What needs to be done:
Set down again, exactly and only, the lines from the one that contains "C9: 10nF (AGND, CH) -> 15nF (AGND, CH)" through the last line of the records below, both included, but not the pictures.

Before and after images:
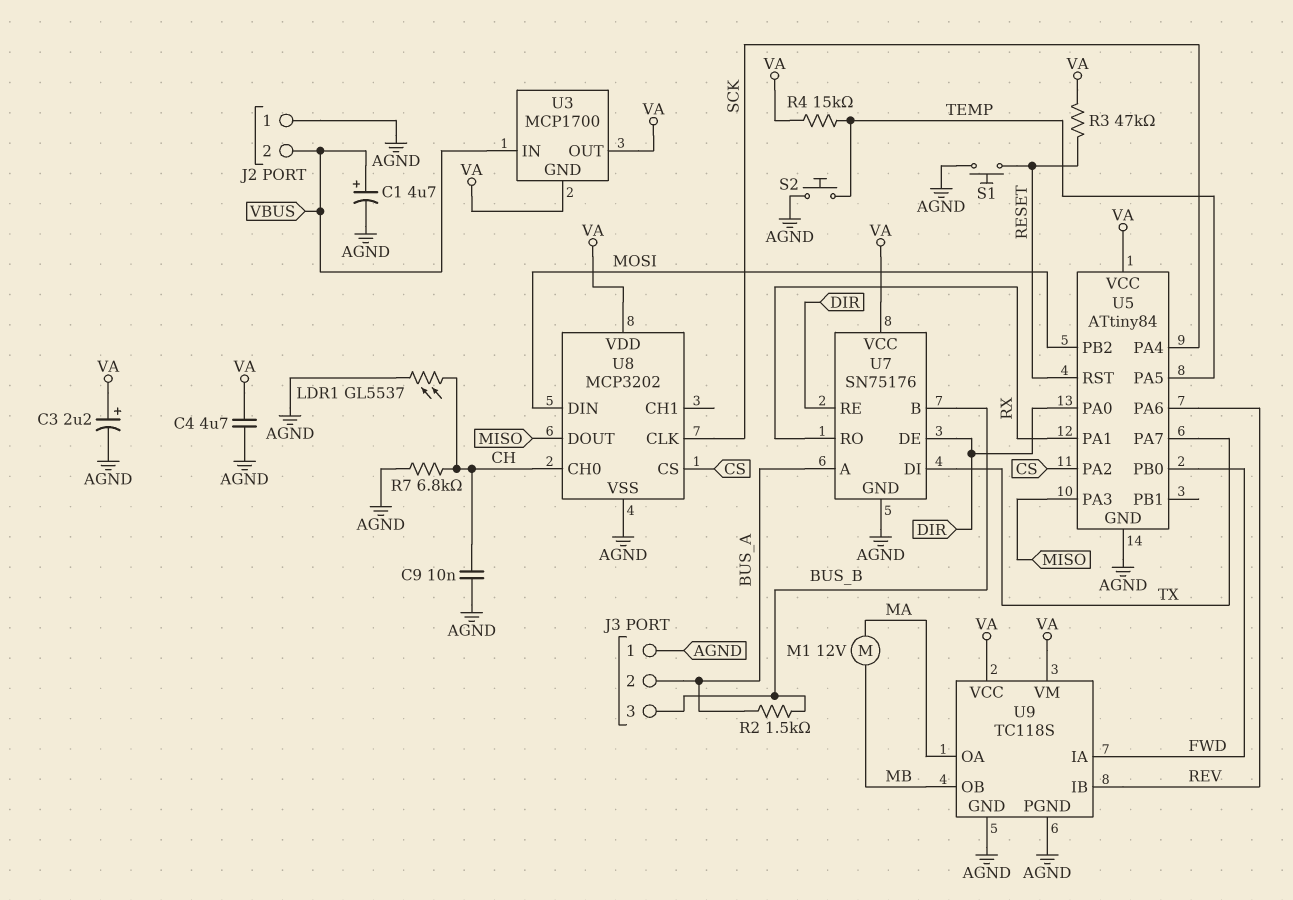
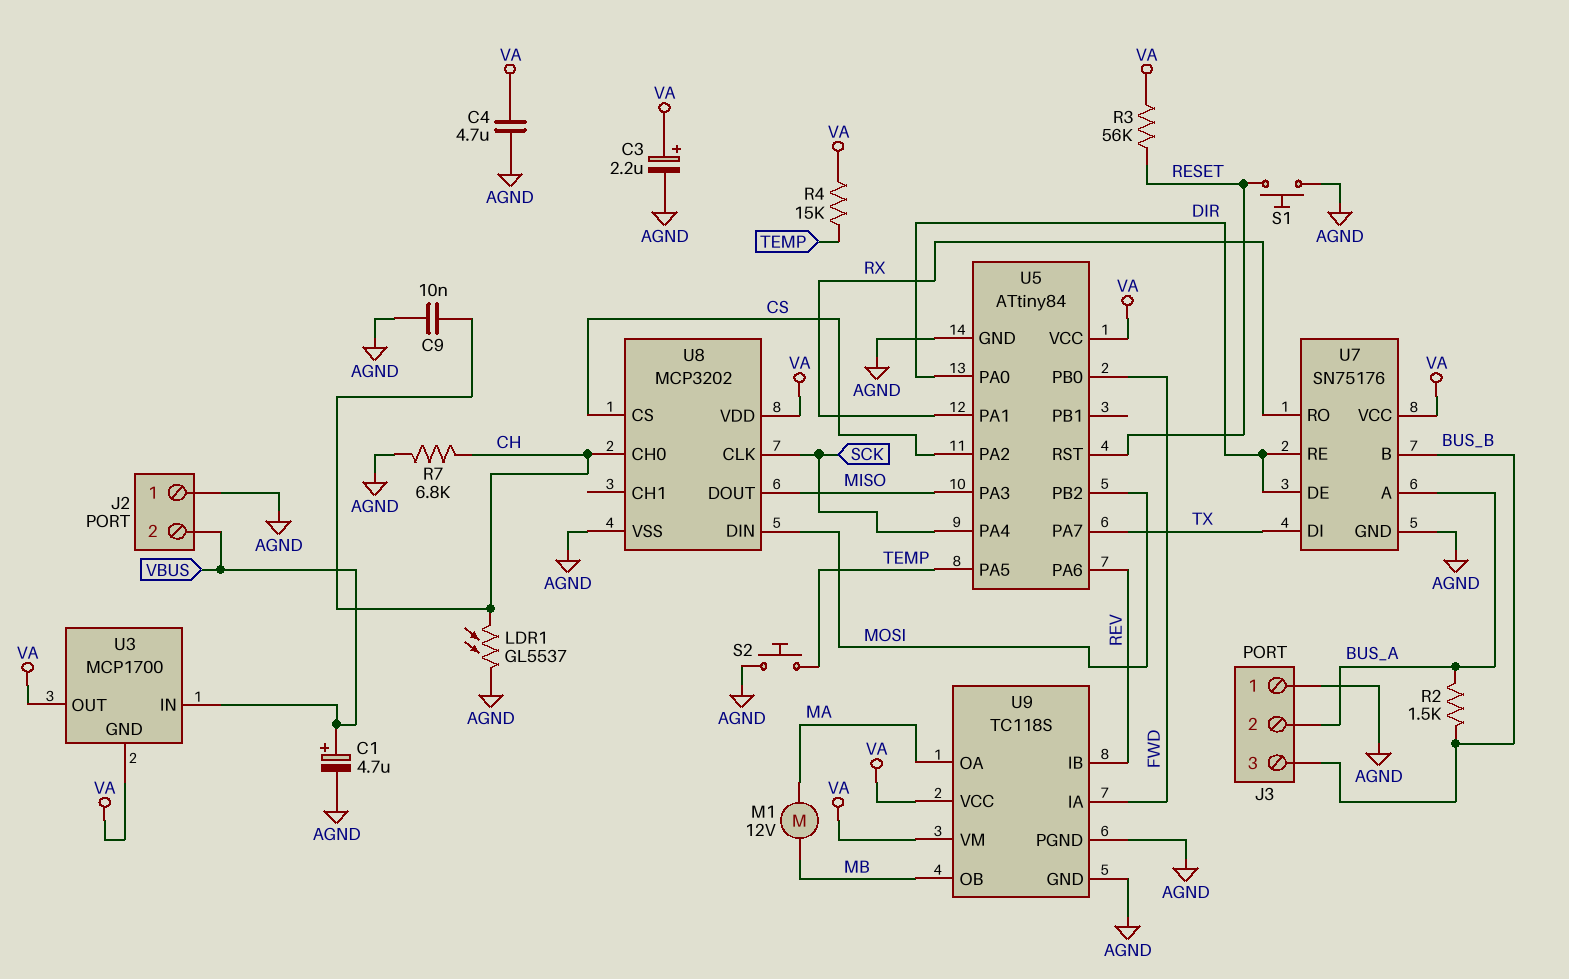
R3: 47k (RESET, VA) -> 56k (RESET, VA)

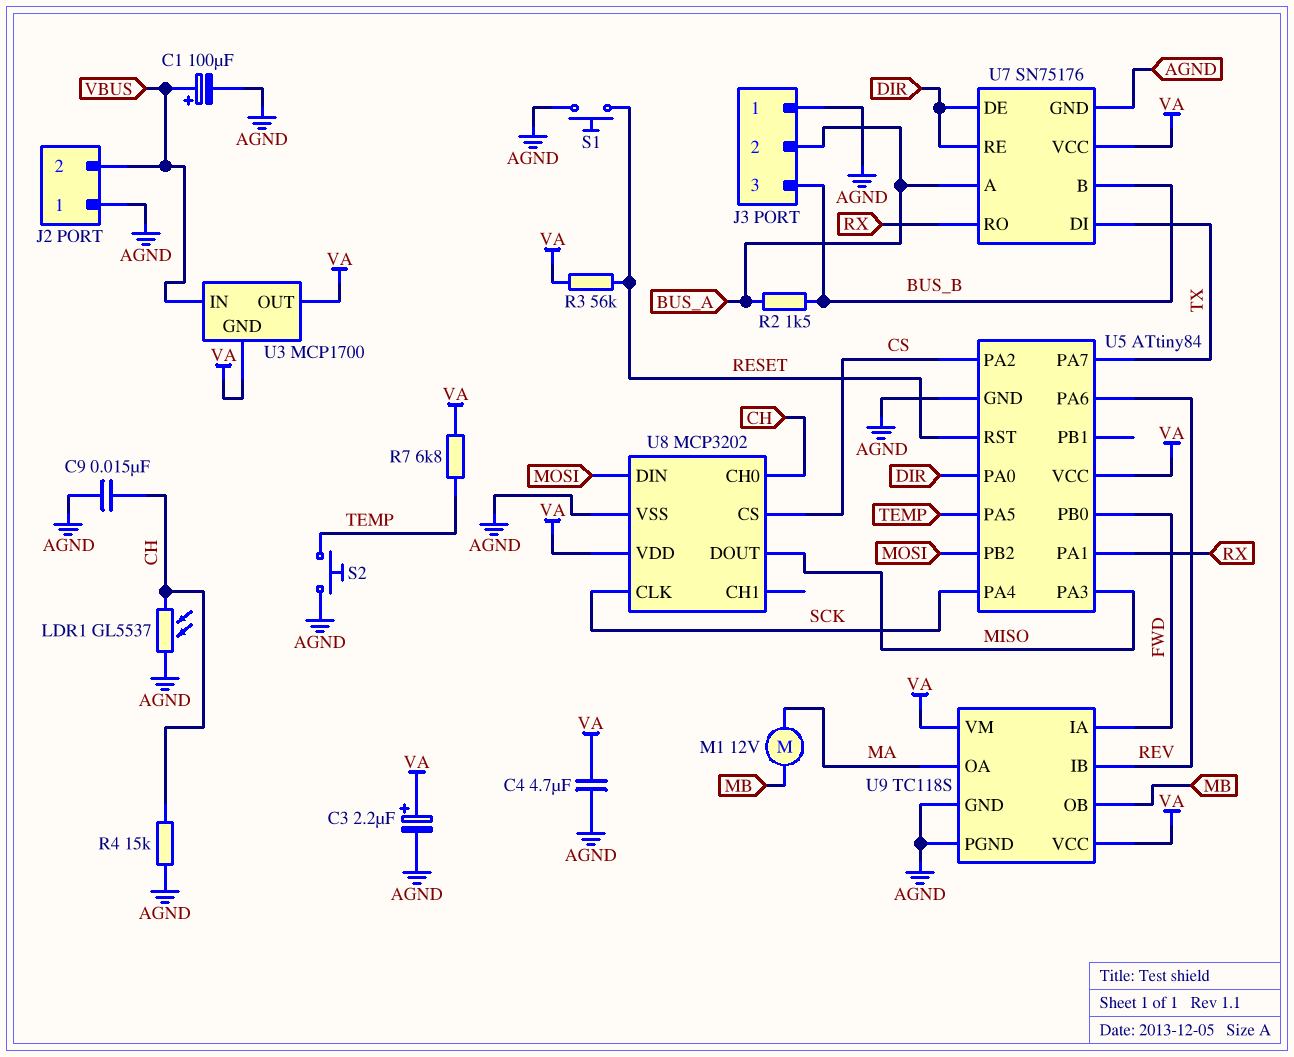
C1: 4.7uF (plus VBUS, minus AGND) -> 100uF (plus VBUS, minus AGND)
C9: 10nF (AGND, CH) -> 15nF (AGND, CH)
R4: 15k (TEMP, VA) -> 15k (AGND, CH)
R7: 6.8k (AGND, CH) -> 6.8k (TEMP, VA)

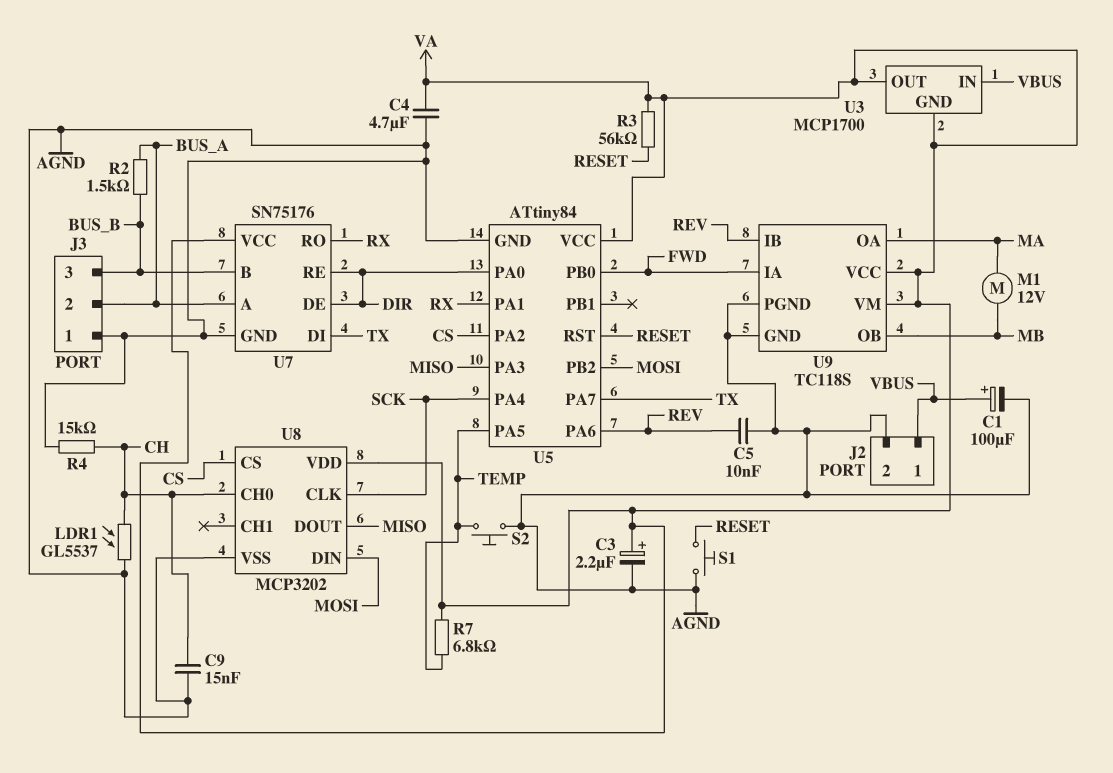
C5: none -> 10nF (AGND, REV)
J2 pin 1: AGND -> VBUS
J2 pin 2: VBUS -> AGND

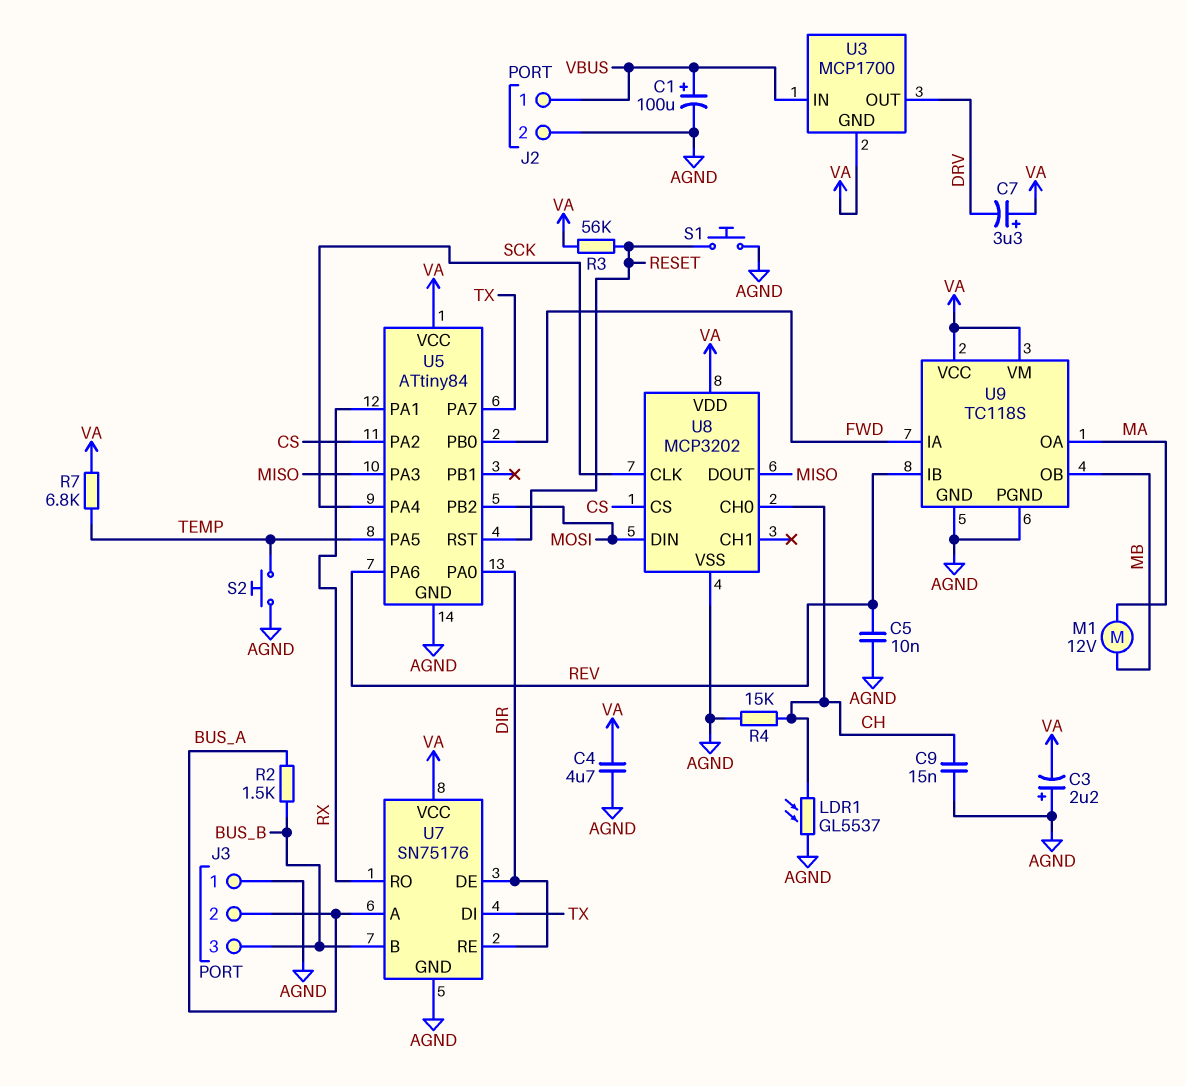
C3: 2.2uF (plus VA, minus AGND) -> 2.2uF (plus AGND, minus VA)
C7: none -> 3.3uF (plus VA, minus DRV)
U3 pin OUT: VA -> DRV

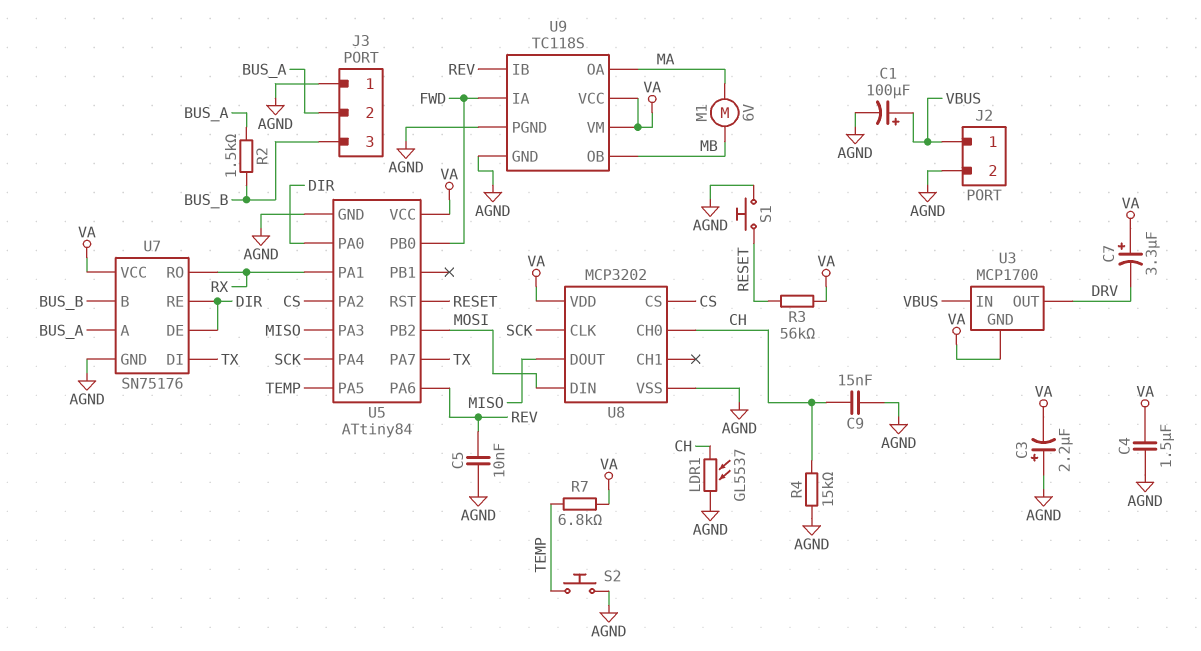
C4: 4.7uF (AGND, VA) -> 1.5uF (AGND, VA)
M1: motor 12V (MA, MB) -> motor 6V (MA, MB)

Answer to this exercise:
C9: 10nF (AGND, CH) -> 15nF (AGND, CH)
R4: 15k (TEMP, VA) -> 15k (AGND, CH)
R7: 6.8k (AGND, CH) -> 6.8k (TEMP, VA)

C5: none -> 10nF (AGND, REV)
J2 pin 1: AGND -> VBUS
J2 pin 2: VBUS -> AGND

C3: 2.2uF (plus VA, minus AGND) -> 2.2uF (plus AGND, minus VA)
C7: none -> 3.3uF (plus VA, minus DRV)
U3 pin OUT: VA -> DRV

C4: 4.7uF (AGND, VA) -> 1.5uF (AGND, VA)
M1: motor 12V (MA, MB) -> motor 6V (MA, MB)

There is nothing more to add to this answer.